WHAT THE TASK REQUIRES> Each line from the one with "purple 1x1 brick [842,349,898,424]" through the end of the records below should be transcribed exactly, and each picture should be skipped.

[Records from a data collection]
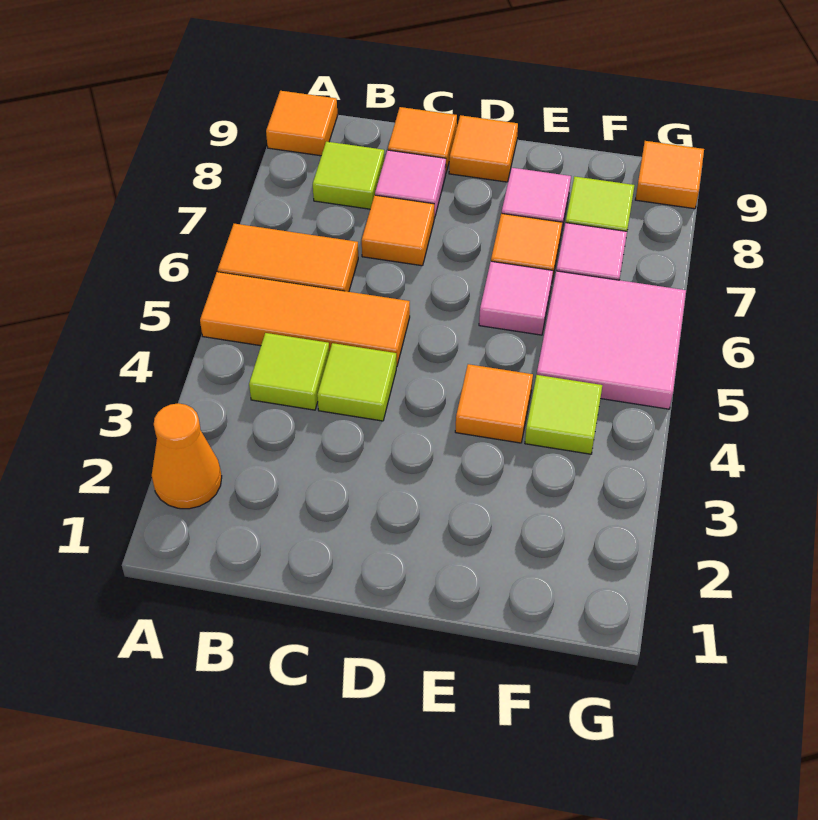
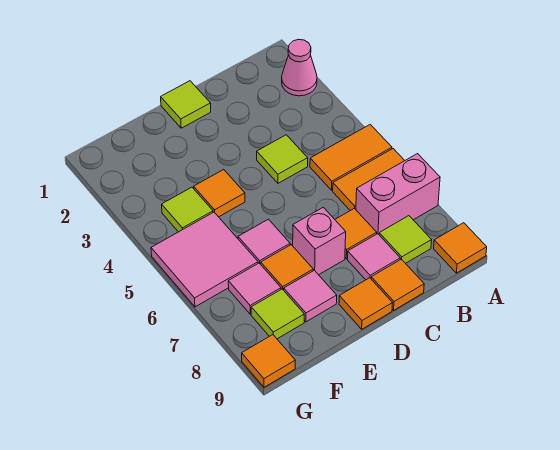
orange 1x1 cone [152,403,222,509] -> pink 1x1 cone [282,39,317,96]
orange 1x3 tile [200,272,410,367] -> orange 1x2 tile [310,125,392,190]
none -> pink 1x2 brick [356,154,440,234]
lime 1x1 tile [249,333,329,410] -> lime 1x1 tile moved to [161,81,211,128]
none -> pink 1x1 brick [293,207,346,275]

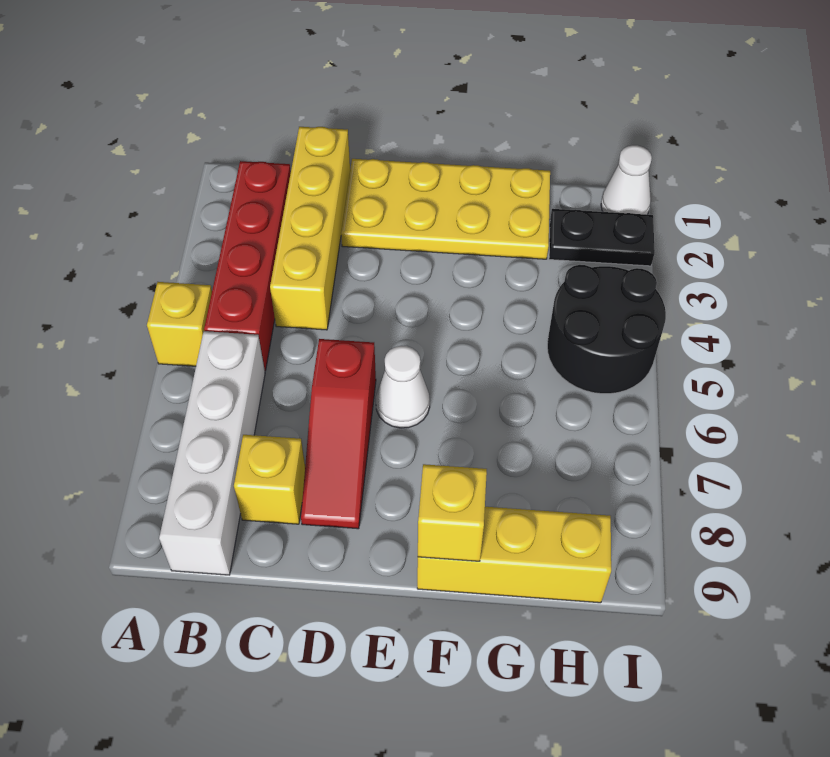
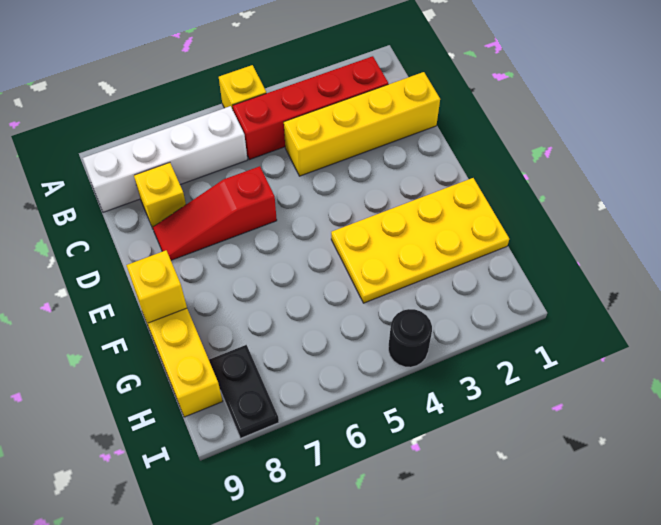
yellow 2x4 plate [341,159,550,259] -> yellow 2x4 plate turned to [331,178,509,303]
white 1x1 cone [376,346,430,428] -> none
black 1x2 plate [549,209,655,266] -> black 1x2 plate moved to [209,345,279,438]
black 2x2 round brick [547,265,666,394] -> black 1x1 round brick [388,309,432,367]
white 1x1 cone [601,145,652,215] -> none

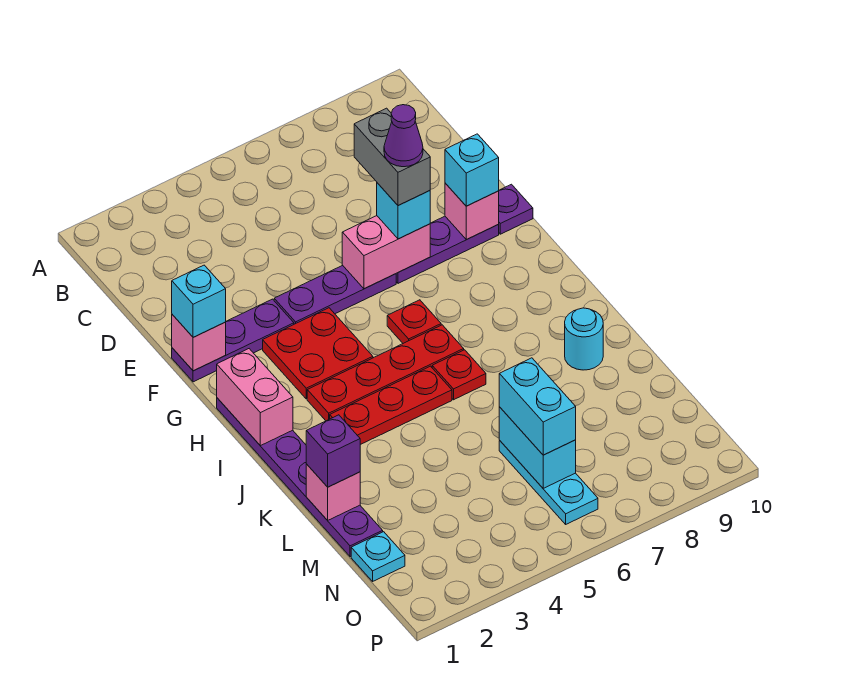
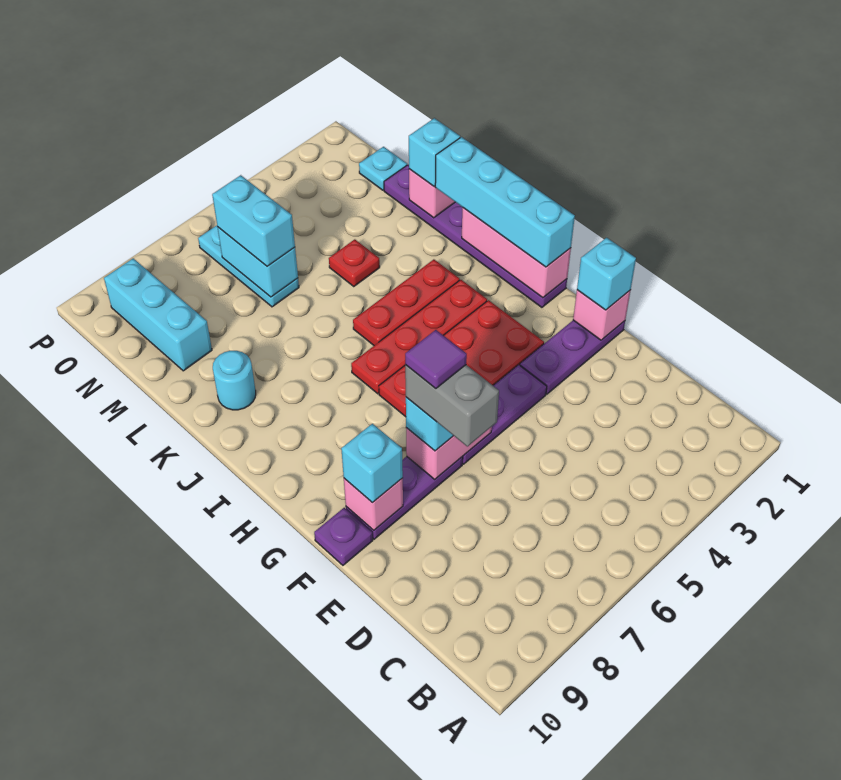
purple 1x1 cone [384,105,423,167] -> purple 1x1 tile [405,330,467,389]
pink 1x2 brick [217,349,293,446] -> pink 1x3 brick [462,208,571,298]
none -> cyan 1x4 brick [435,137,575,267]
red 1x1 plate [432,350,486,400] -> red 1x1 plate moved to [329,239,380,286]
purple 1x1 brick [306,415,360,487] -> cyan 1x1 brick [409,118,460,186]
none -> cyan 1x3 brick [104,258,212,371]

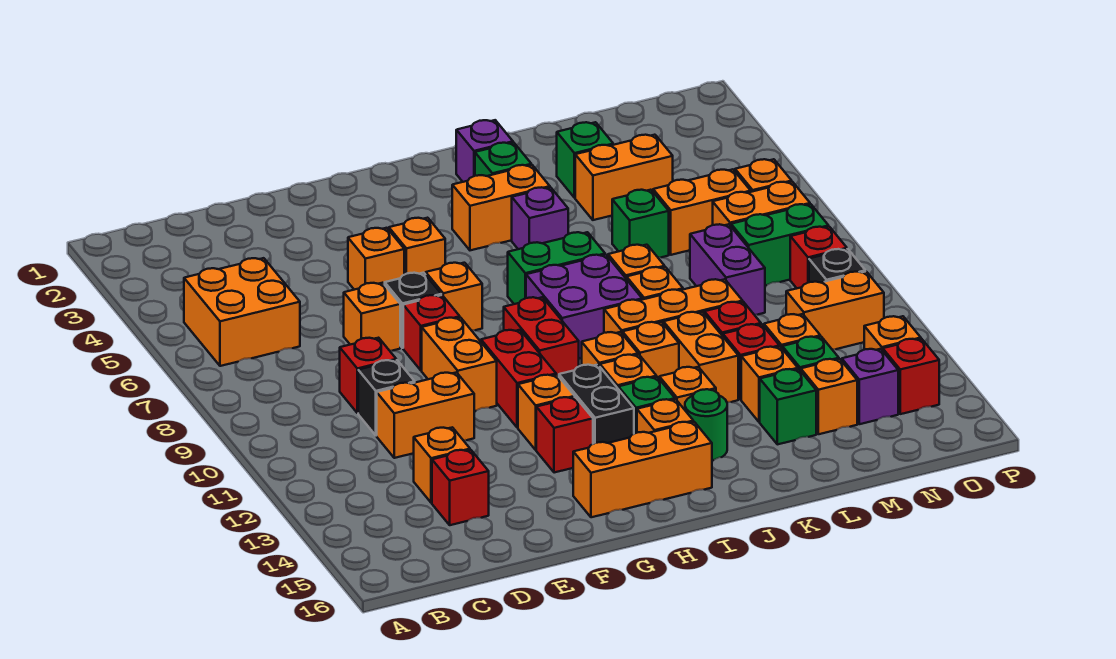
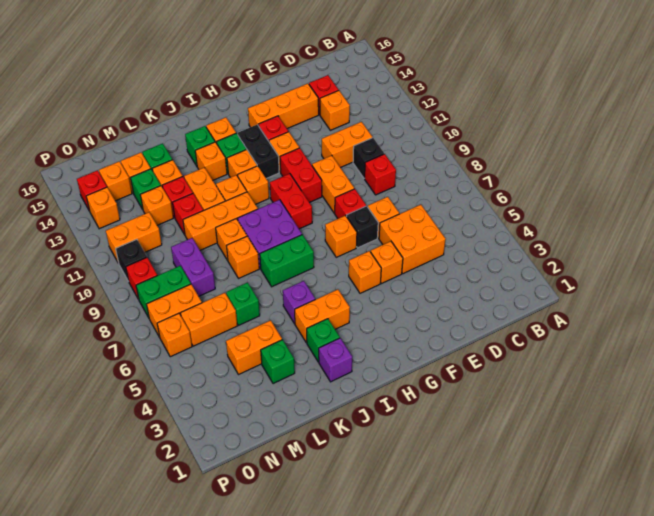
orange 2x2 brick [184,258,300,366] -> orange 2x2 brick moved to [379,205,445,274]
orange 1x3 brick [573,422,712,517] -> orange 1x3 brick moved to [248,83,319,129]
green 1x1 round brick [685,389,727,460] -> green 1x1 brick [185,126,215,166]
purple 1x1 brick [842,349,898,424] -> orange 1x1 brick [99,161,132,201]

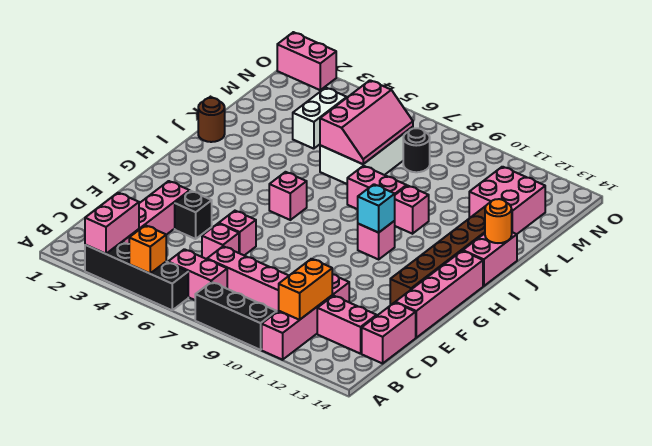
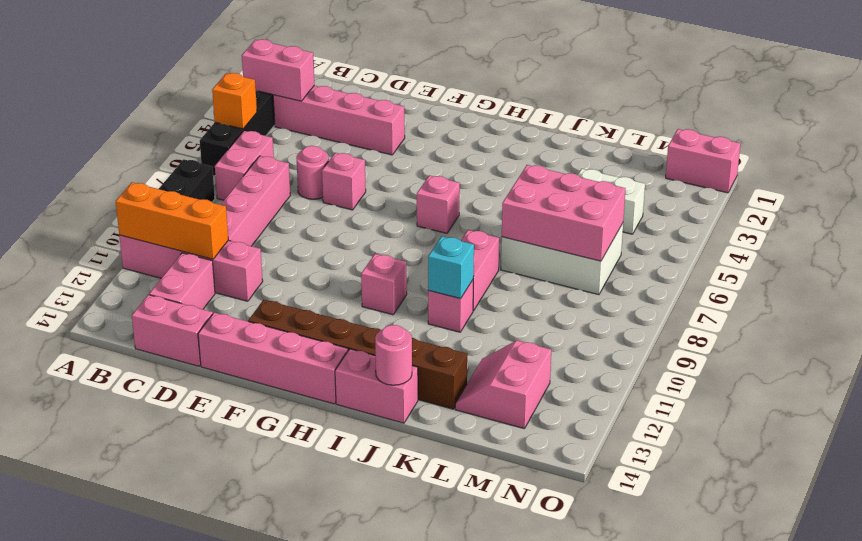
orange 1x2 brick [279,259,332,320] -> orange 1x3 brick [116,183,228,259]
pink 1x1 brick [202,223,239,259] -> pink 1x1 round brick [296,146,329,199]
black 1x1 brick [175,191,212,239] -> none
cyan 1x1 brick [358,184,395,233] -> cyan 1x1 brick moved to [428,236,474,299]
brown 1x1 round brick [198,98,225,142] -> none
orange 1x1 round brick [485,199,512,243] -> pink 1x1 round brick [375,325,412,385]
pink 2x3 slope [320,80,413,164] -> pink 2x3 brick [502,165,626,261]
pink 2x2 brick [469,167,545,234] -> pink 2x2 slope [455,340,551,429]
black 1x1 round brick [403,128,430,172] -> none
pink 1x2 brick [277,32,336,90] -> pink 1x2 brick turned to [666,129,740,193]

SOLUTION FOR THIS EXERCISE>
purple 1x1 brick [842,349,898,424] -> orange 1x1 brick [99,161,132,201]

orange 1x2 brick [279,259,332,320] -> orange 1x3 brick [116,183,228,259]
pink 1x1 brick [202,223,239,259] -> pink 1x1 round brick [296,146,329,199]
black 1x1 brick [175,191,212,239] -> none
cyan 1x1 brick [358,184,395,233] -> cyan 1x1 brick moved to [428,236,474,299]
brown 1x1 round brick [198,98,225,142] -> none
orange 1x1 round brick [485,199,512,243] -> pink 1x1 round brick [375,325,412,385]
pink 2x3 slope [320,80,413,164] -> pink 2x3 brick [502,165,626,261]
pink 2x2 brick [469,167,545,234] -> pink 2x2 slope [455,340,551,429]
black 1x1 round brick [403,128,430,172] -> none
pink 1x2 brick [277,32,336,90] -> pink 1x2 brick turned to [666,129,740,193]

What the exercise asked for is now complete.